Go through the listing below. Copy each line that has the string "left".

Start of Block

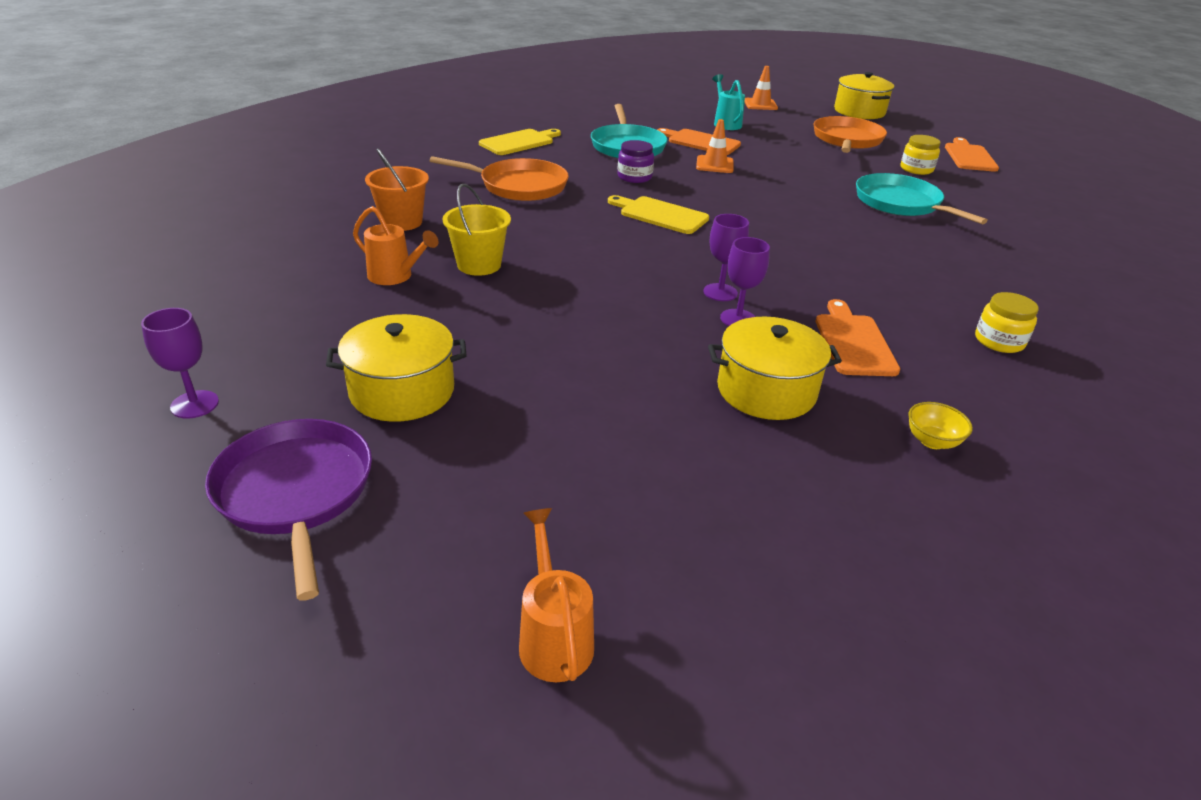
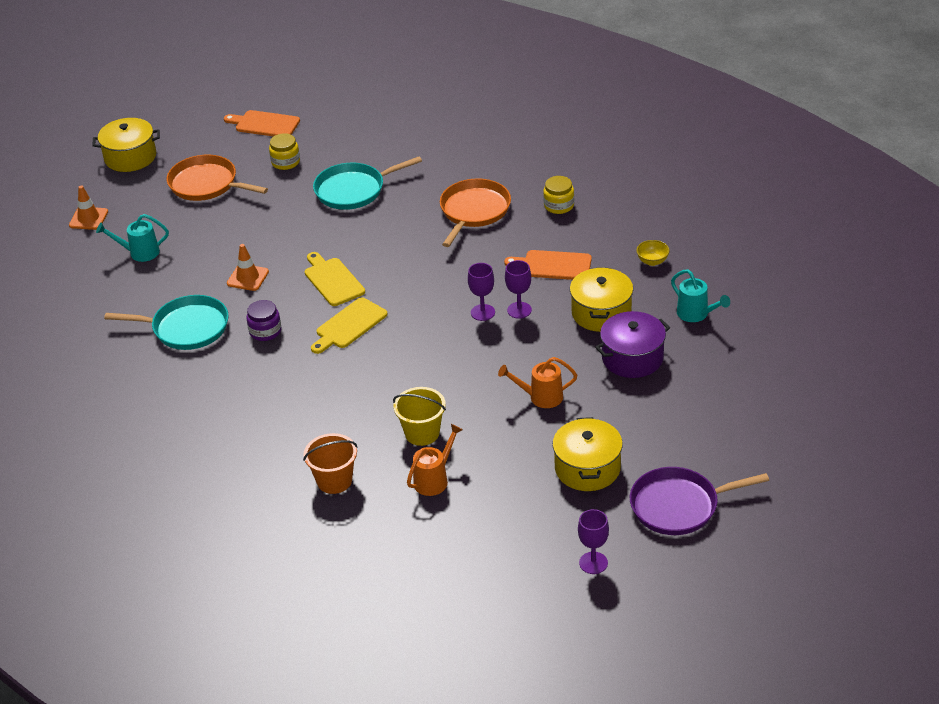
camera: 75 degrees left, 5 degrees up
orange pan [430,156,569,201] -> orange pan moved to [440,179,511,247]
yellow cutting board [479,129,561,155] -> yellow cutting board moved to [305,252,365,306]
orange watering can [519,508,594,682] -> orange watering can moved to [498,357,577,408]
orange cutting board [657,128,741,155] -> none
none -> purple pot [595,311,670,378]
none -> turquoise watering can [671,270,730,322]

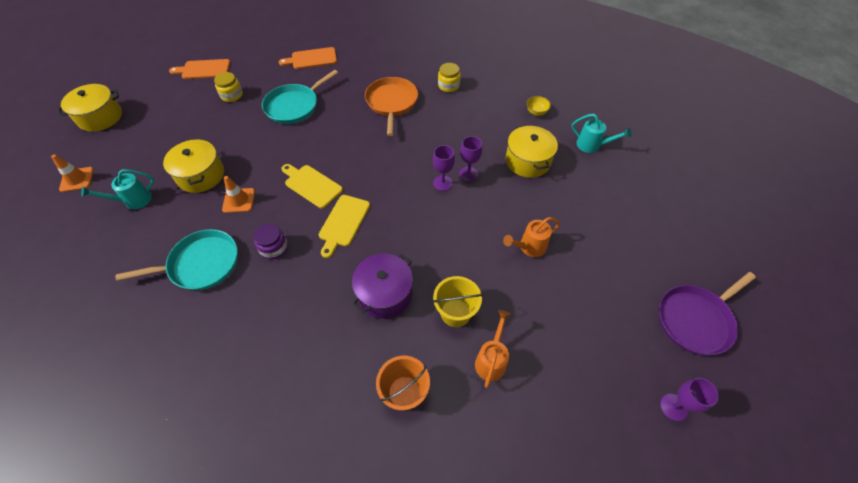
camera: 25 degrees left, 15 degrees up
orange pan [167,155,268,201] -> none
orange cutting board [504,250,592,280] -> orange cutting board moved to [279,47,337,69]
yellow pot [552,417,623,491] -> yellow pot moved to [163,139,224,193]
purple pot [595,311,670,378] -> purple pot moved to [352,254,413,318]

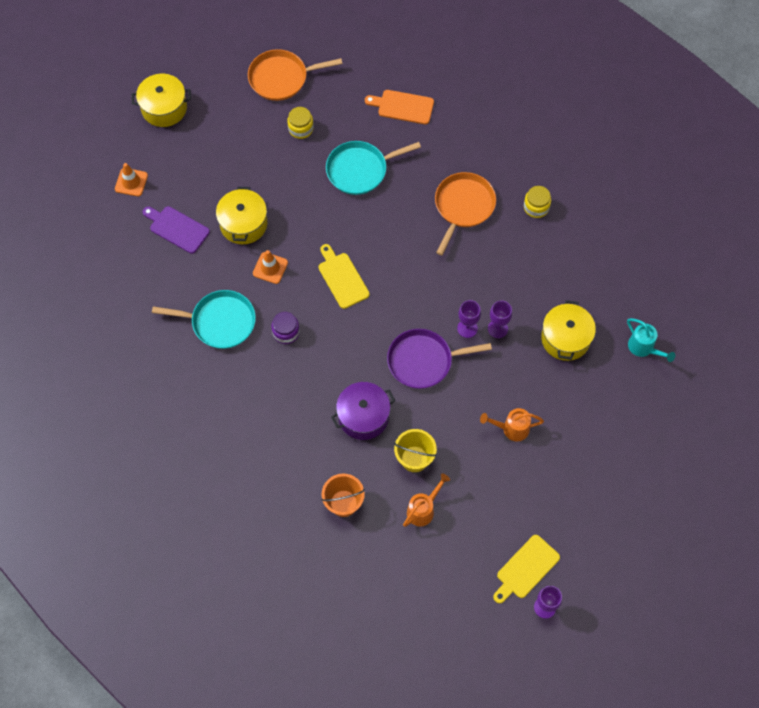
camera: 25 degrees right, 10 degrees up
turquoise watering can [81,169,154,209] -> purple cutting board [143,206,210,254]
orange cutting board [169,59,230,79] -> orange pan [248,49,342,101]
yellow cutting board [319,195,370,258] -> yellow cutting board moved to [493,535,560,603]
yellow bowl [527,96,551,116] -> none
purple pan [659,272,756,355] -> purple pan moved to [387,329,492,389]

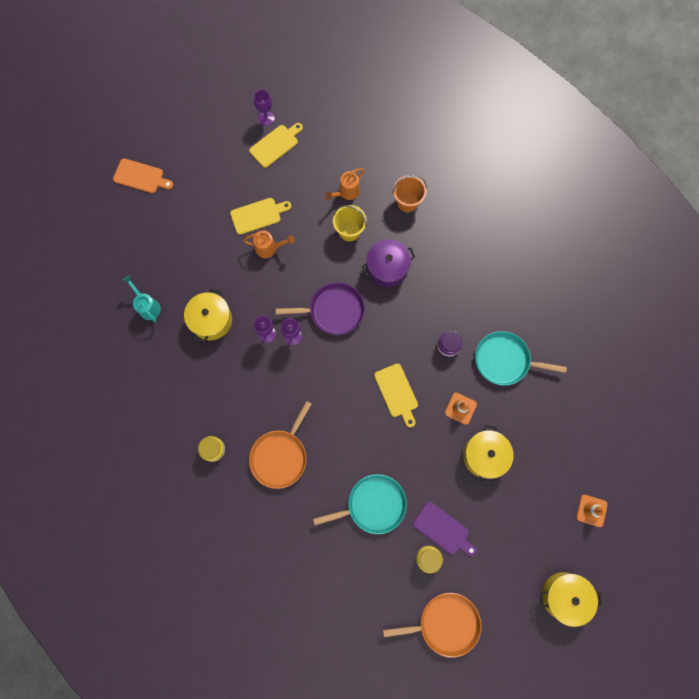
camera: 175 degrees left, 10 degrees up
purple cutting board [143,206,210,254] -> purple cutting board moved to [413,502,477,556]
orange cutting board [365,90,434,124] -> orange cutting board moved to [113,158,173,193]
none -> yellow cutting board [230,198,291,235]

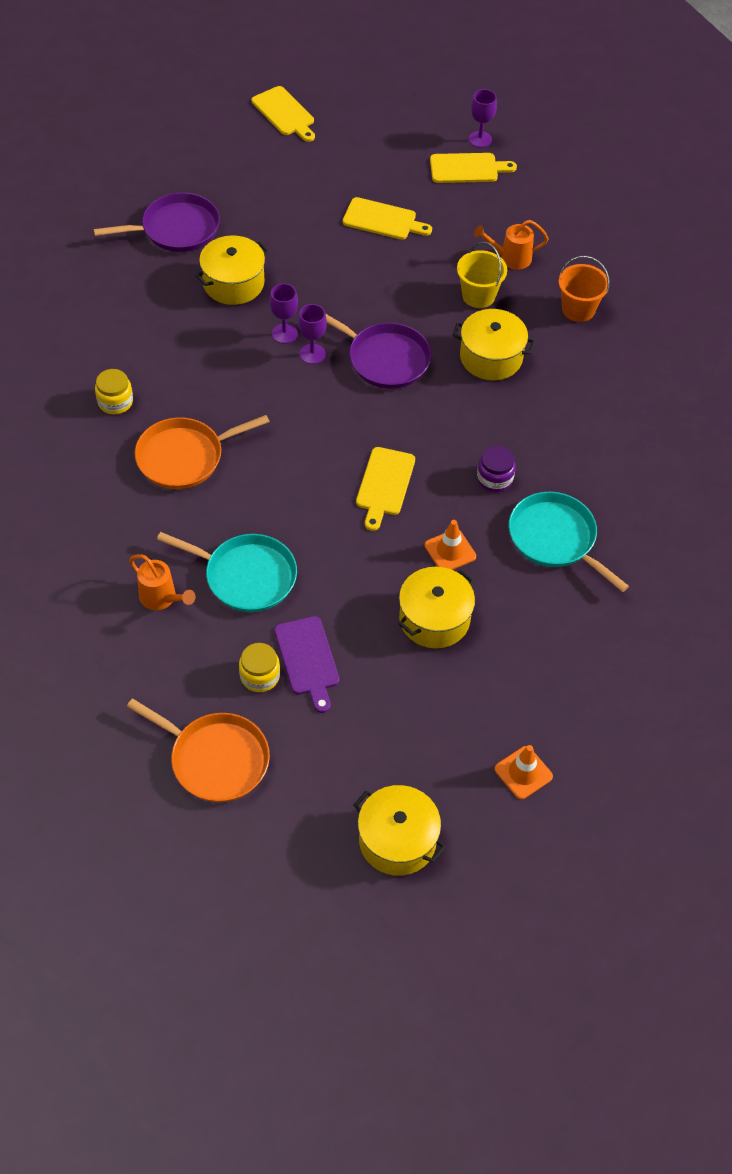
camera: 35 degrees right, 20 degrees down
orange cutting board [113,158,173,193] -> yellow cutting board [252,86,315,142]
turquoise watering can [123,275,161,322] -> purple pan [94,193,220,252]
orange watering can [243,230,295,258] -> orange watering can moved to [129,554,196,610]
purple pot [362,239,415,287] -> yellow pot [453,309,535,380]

End of Block

> REPLY TO THE TASK
camera: 75 degrees left, 5 degrees up
camera: 25 degrees left, 15 degrees up
camera: 175 degrees left, 10 degrees up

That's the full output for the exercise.